### Action item
Retype the following data exactly, but leave its pictures out.

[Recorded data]
[Start of section]
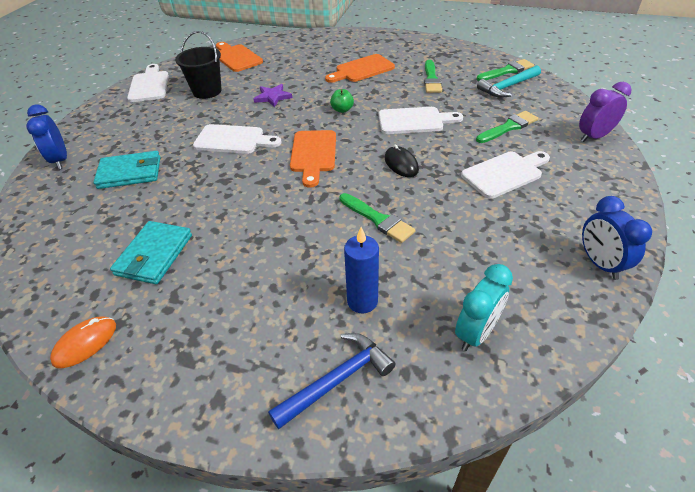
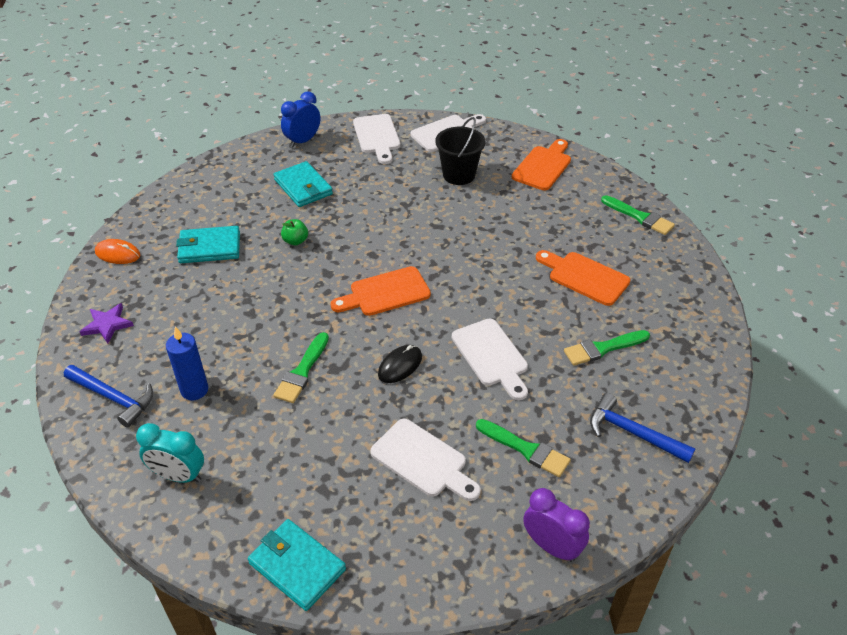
camera: 65 degrees right, 0 degrees up
(233, 140) = (382, 228): white cutting board -> white cutting board (377, 136)
(273, 97) = (476, 225): purple star -> purple star (107, 325)
(342, 110) = (481, 288): green apple -> green apple (295, 241)
(507, 71) = (680, 424): green brush -> green brush (639, 217)
(508, 87) = (633, 433): turquoise hammer -> blue hammer
(599, 264) = (297, 566): blue clock -> turquoise wallet

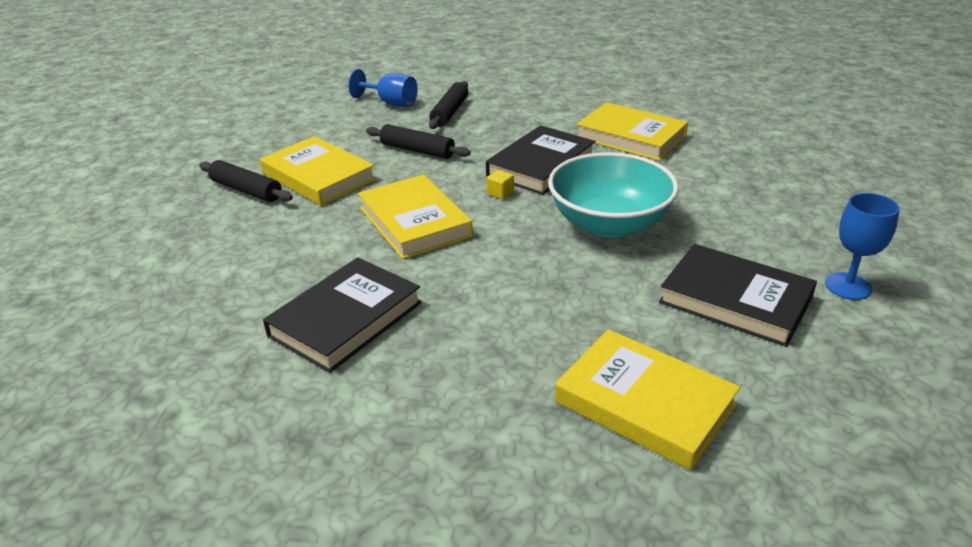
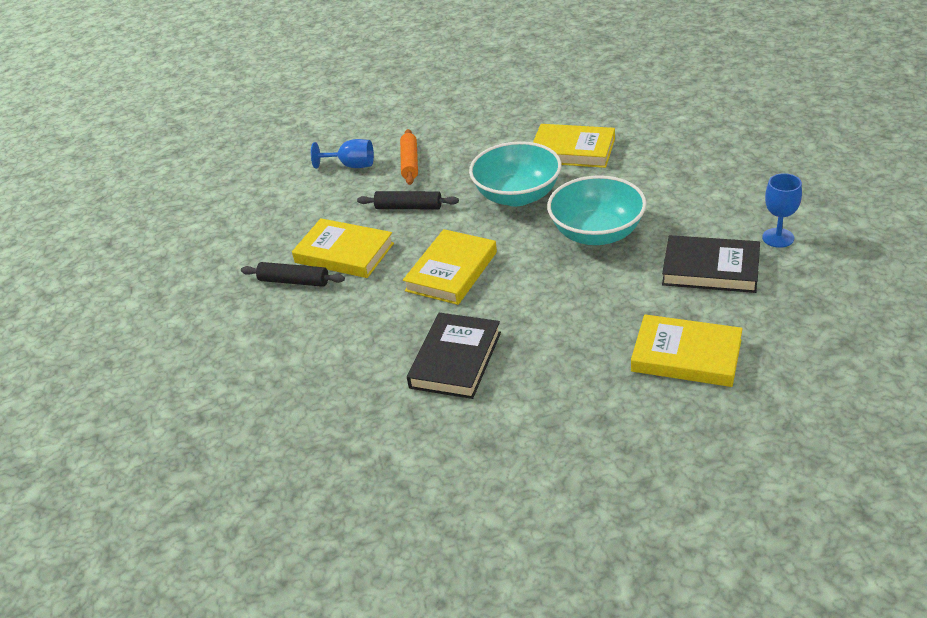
camera: 15 degrees left, 5 degrees up
(414, 222) = (451, 271): yellow book -> yellow book turned 75 degrees clockwise
(450, 112) = (410, 163): black rolling pin -> orange rolling pin
(500, 193) = (501, 229): yellow cube -> none
(541, 165) = (517, 195): black book -> turquoise bowl

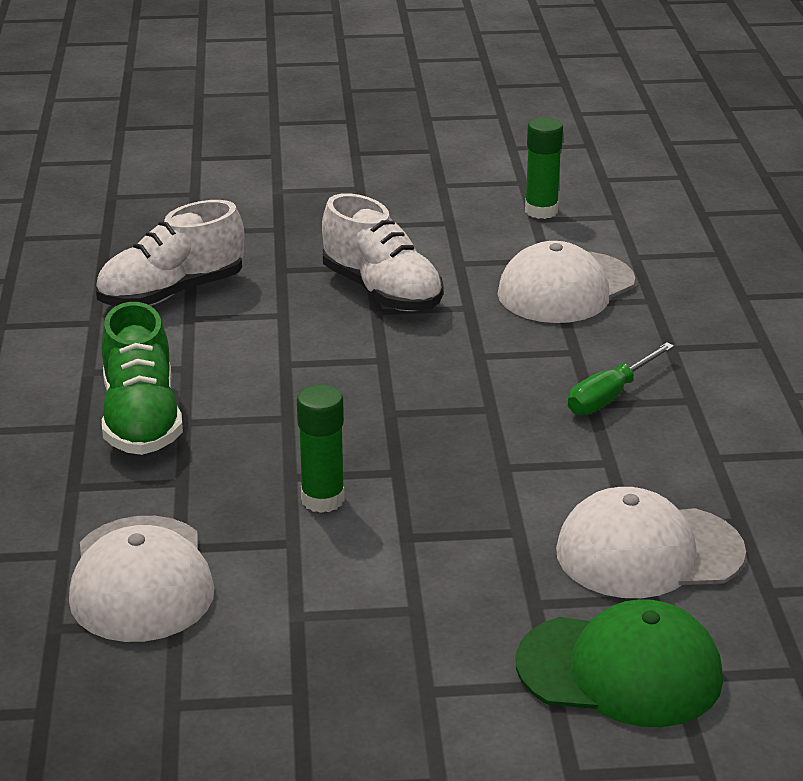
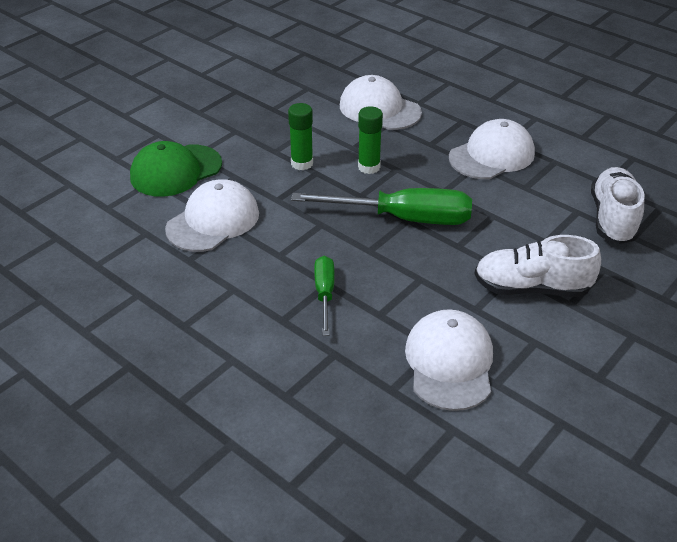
camera: 135 degrees right, 10 degrees up
(141, 420) = (492, 155): green shoe -> white cap
(393, 416) = (403, 218): none -> green screwdriver
(541, 211) = (570, 435): green glue stick -> green glue stick (302, 163)

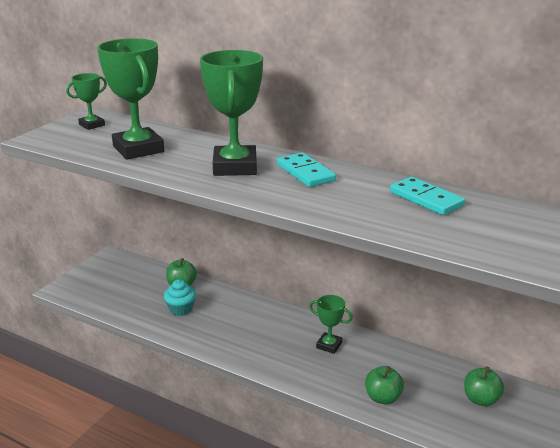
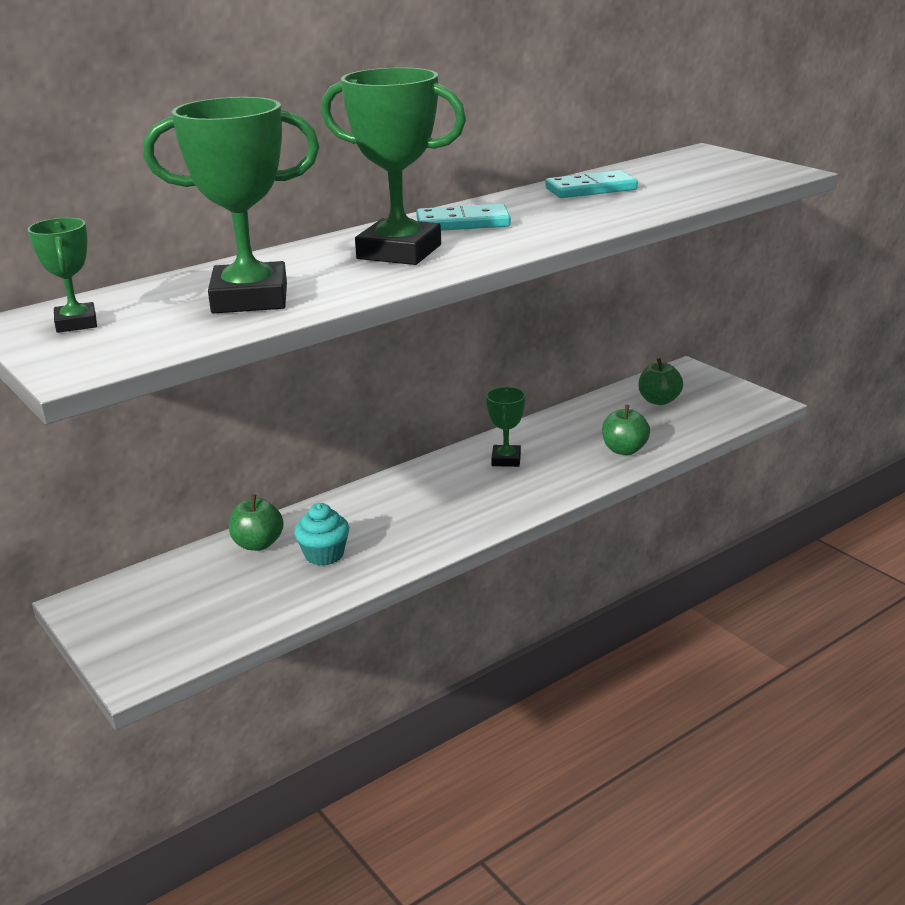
camera: 65 degrees left, 0 degrees up
(329, 345) = (506, 460): green trophy -> green trophy turned 45 degrees counterclockwise

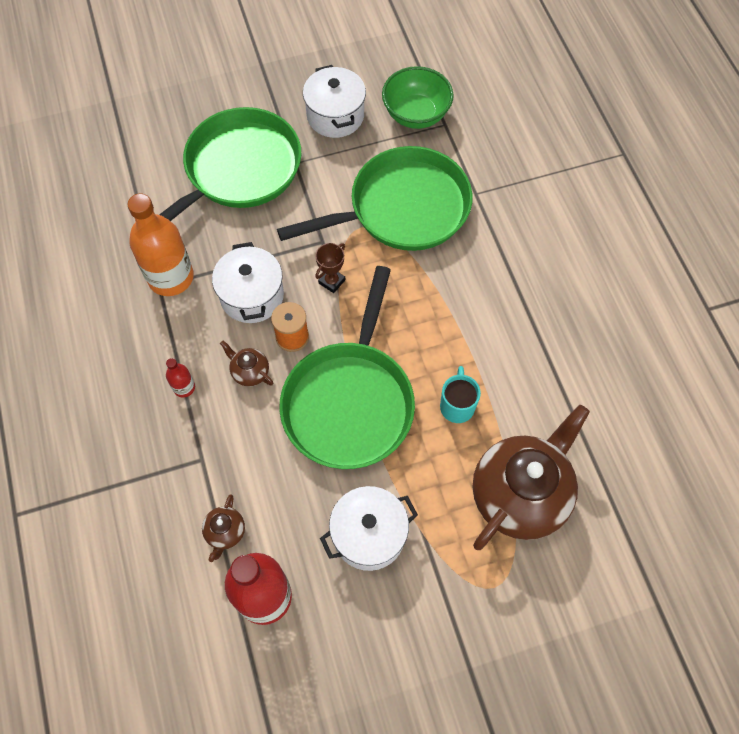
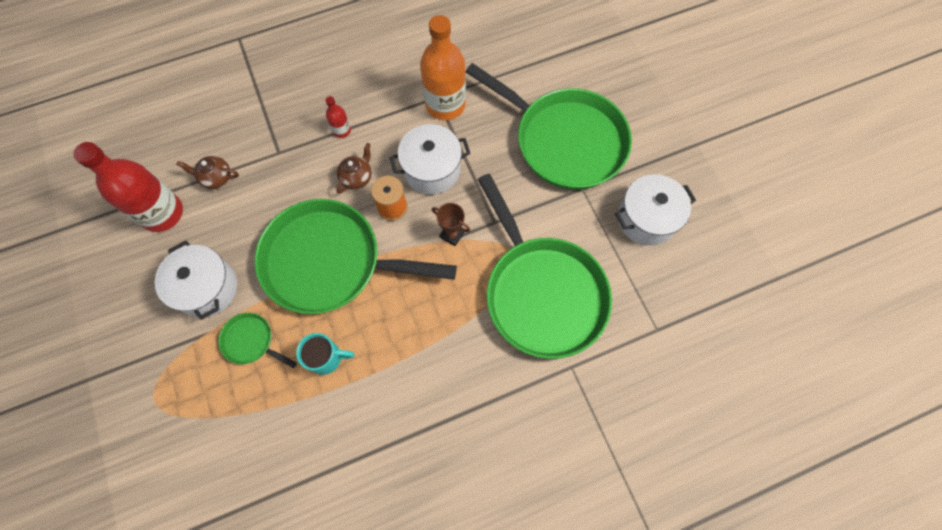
camera: 85 degrees right, 5 degrees up
(416, 114) = (664, 298): green bowl -> none
(435, 483) = (251, 341): none -> green pan
(520, 494) = (237, 421): brown teapot -> none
[End of section]
### Written answer
camera: 65 degrees right, 0 degrees up
(233, 140) = (382, 228): white cutting board -> white cutting board (377, 136)
(273, 97) = (476, 225): purple star -> purple star (107, 325)
(342, 110) = (481, 288): green apple -> green apple (295, 241)
(507, 71) = (680, 424): green brush -> green brush (639, 217)
(508, 87) = (633, 433): turquoise hammer -> blue hammer
(599, 264) = (297, 566): blue clock -> turquoise wallet

camera: 15 degrees left, 5 degrees up
(414, 222) = (451, 271): yellow book -> yellow book turned 75 degrees clockwise
(450, 112) = (410, 163): black rolling pin -> orange rolling pin
(500, 193) = (501, 229): yellow cube -> none
(541, 165) = (517, 195): black book -> turquoise bowl

camera: 135 degrees right, 10 degrees up
(141, 420) = (492, 155): green shoe -> white cap
(393, 416) = (403, 218): none -> green screwdriver
(541, 211) = (570, 435): green glue stick -> green glue stick (302, 163)

camera: 65 degrees left, 0 degrees up
(329, 345) = (506, 460): green trophy -> green trophy turned 45 degrees counterclockwise

camera: 85 degrees right, 5 degrees up
(416, 114) = (664, 298): green bowl -> none
(435, 483) = (251, 341): none -> green pan
(520, 494) = (237, 421): brown teapot -> none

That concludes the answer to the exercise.